--- PROVIDED RECORDS ---
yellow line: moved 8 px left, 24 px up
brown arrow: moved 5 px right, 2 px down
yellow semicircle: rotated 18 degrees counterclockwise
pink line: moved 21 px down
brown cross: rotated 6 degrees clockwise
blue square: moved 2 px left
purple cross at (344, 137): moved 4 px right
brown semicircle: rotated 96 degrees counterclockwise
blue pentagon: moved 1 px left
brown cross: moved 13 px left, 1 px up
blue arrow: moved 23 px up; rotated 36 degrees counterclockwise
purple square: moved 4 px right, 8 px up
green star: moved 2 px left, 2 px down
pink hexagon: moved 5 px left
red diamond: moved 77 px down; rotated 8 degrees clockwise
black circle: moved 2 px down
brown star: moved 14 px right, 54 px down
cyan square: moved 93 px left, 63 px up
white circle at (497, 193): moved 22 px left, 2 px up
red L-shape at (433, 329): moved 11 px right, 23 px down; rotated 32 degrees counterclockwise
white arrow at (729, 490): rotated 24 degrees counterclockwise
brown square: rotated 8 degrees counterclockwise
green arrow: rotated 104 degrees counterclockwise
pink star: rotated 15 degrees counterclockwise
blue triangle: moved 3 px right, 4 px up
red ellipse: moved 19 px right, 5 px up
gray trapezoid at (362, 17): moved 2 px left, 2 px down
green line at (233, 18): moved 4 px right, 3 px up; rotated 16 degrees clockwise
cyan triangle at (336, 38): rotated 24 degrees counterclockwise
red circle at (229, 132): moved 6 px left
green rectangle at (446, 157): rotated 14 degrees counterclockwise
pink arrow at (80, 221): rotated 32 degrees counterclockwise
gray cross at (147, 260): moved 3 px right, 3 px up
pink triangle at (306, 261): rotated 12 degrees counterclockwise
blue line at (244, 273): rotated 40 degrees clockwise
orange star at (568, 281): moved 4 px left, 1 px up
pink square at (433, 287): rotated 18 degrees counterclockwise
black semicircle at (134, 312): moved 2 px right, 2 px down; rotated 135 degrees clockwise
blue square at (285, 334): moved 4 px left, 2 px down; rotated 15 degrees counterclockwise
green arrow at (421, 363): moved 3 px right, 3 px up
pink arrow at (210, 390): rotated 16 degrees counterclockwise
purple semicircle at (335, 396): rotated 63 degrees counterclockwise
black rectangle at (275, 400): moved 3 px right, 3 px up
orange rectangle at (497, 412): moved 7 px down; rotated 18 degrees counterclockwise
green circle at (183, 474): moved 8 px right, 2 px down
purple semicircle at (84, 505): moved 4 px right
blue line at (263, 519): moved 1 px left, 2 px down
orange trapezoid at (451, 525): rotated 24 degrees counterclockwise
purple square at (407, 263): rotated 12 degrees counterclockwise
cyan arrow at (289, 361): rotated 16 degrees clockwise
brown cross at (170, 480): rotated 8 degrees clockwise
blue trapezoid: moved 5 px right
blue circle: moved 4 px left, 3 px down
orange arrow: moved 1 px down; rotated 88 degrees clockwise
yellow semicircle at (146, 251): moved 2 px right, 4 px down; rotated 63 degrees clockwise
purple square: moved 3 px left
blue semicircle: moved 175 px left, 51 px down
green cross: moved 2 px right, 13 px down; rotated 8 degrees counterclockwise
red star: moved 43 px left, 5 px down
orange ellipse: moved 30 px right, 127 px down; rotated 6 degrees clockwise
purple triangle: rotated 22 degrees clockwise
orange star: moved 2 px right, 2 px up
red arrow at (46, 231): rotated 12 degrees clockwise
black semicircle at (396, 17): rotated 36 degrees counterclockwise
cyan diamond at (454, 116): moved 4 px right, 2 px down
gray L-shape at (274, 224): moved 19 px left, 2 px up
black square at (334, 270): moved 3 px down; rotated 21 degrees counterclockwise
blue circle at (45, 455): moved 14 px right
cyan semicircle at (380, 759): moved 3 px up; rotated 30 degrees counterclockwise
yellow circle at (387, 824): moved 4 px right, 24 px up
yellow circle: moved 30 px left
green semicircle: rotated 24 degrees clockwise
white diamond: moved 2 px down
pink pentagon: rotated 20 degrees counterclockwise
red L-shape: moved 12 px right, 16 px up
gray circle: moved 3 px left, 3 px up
---
#### [WRITTEN EXERCISE]
Can you give everything from the start of the material down to the line containing "pink square at" again, switching "counterclockwise" to "anticlockwise" throughout and changing nothing else?

#### [OUTPUT OF THE TASK]
yellow line: moved 8 px left, 24 px up
brown arrow: moved 5 px right, 2 px down
yellow semicircle: rotated 18 degrees anticlockwise
pink line: moved 21 px down
brown cross: rotated 6 degrees clockwise
blue square: moved 2 px left
purple cross at (344, 137): moved 4 px right
brown semicircle: rotated 96 degrees anticlockwise
blue pentagon: moved 1 px left
brown cross: moved 13 px left, 1 px up
blue arrow: moved 23 px up; rotated 36 degrees anticlockwise
purple square: moved 4 px right, 8 px up
green star: moved 2 px left, 2 px down
pink hexagon: moved 5 px left
red diamond: moved 77 px down; rotated 8 degrees clockwise
black circle: moved 2 px down
brown star: moved 14 px right, 54 px down
cyan square: moved 93 px left, 63 px up
white circle at (497, 193): moved 22 px left, 2 px up
red L-shape at (433, 329): moved 11 px right, 23 px down; rotated 32 degrees anticlockwise
white arrow at (729, 490): rotated 24 degrees anticlockwise
brown square: rotated 8 degrees anticlockwise
green arrow: rotated 104 degrees anticlockwise
pink star: rotated 15 degrees anticlockwise
blue triangle: moved 3 px right, 4 px up
red ellipse: moved 19 px right, 5 px up
gray trapezoid at (362, 17): moved 2 px left, 2 px down
green line at (233, 18): moved 4 px right, 3 px up; rotated 16 degrees clockwise
cyan triangle at (336, 38): rotated 24 degrees anticlockwise
red circle at (229, 132): moved 6 px left
green rectangle at (446, 157): rotated 14 degrees anticlockwise
pink arrow at (80, 221): rotated 32 degrees anticlockwise
gray cross at (147, 260): moved 3 px right, 3 px up
pink triangle at (306, 261): rotated 12 degrees anticlockwise
blue line at (244, 273): rotated 40 degrees clockwise
orange star at (568, 281): moved 4 px left, 1 px up
pink square at (433, 287): rotated 18 degrees anticlockwise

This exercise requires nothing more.